**Job:**
Rewrite every line of the records below with "counterclockwise" swapped for "anticlockwise" wherever it occurs, and change nothing else. Omit the picture lines from your answer.

**Data section:**

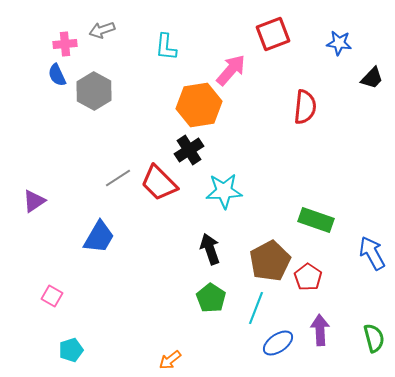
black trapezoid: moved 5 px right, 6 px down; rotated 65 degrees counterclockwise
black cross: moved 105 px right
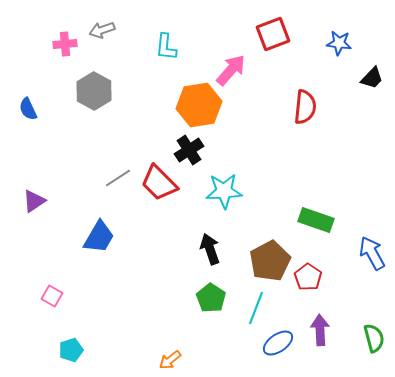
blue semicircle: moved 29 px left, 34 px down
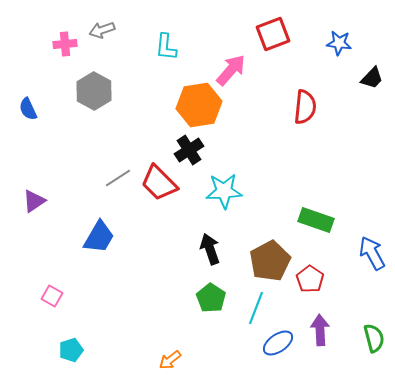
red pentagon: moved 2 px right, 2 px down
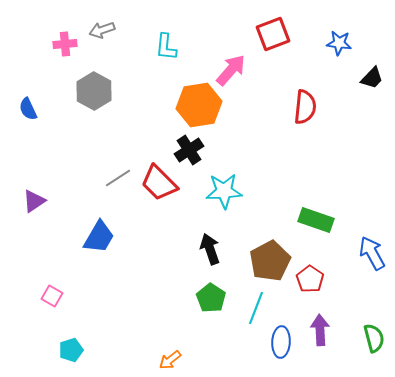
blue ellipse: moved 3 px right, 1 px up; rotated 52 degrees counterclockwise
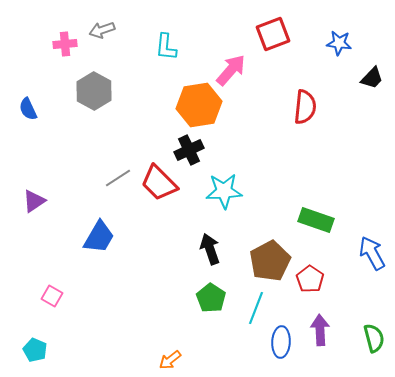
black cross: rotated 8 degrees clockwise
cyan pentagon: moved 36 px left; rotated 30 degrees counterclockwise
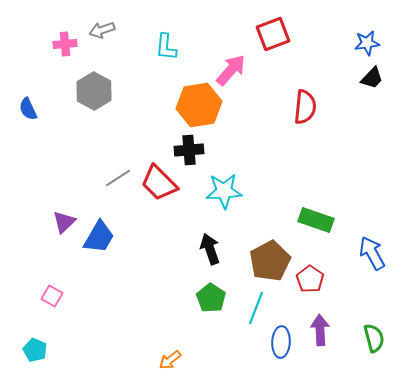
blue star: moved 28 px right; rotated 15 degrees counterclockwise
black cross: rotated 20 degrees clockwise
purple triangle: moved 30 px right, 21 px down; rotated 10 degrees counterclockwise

**Solved problem:**
black trapezoid: moved 5 px right, 6 px down; rotated 65 degrees anticlockwise
black cross: moved 105 px right
blue semicircle: moved 29 px left, 34 px down
red pentagon: moved 2 px right, 2 px down
blue ellipse: moved 3 px right, 1 px up; rotated 52 degrees anticlockwise
black cross: rotated 8 degrees clockwise
cyan pentagon: moved 36 px left; rotated 30 degrees anticlockwise
blue star: moved 28 px right; rotated 15 degrees anticlockwise
black cross: rotated 20 degrees clockwise
purple triangle: moved 30 px right, 21 px down; rotated 10 degrees anticlockwise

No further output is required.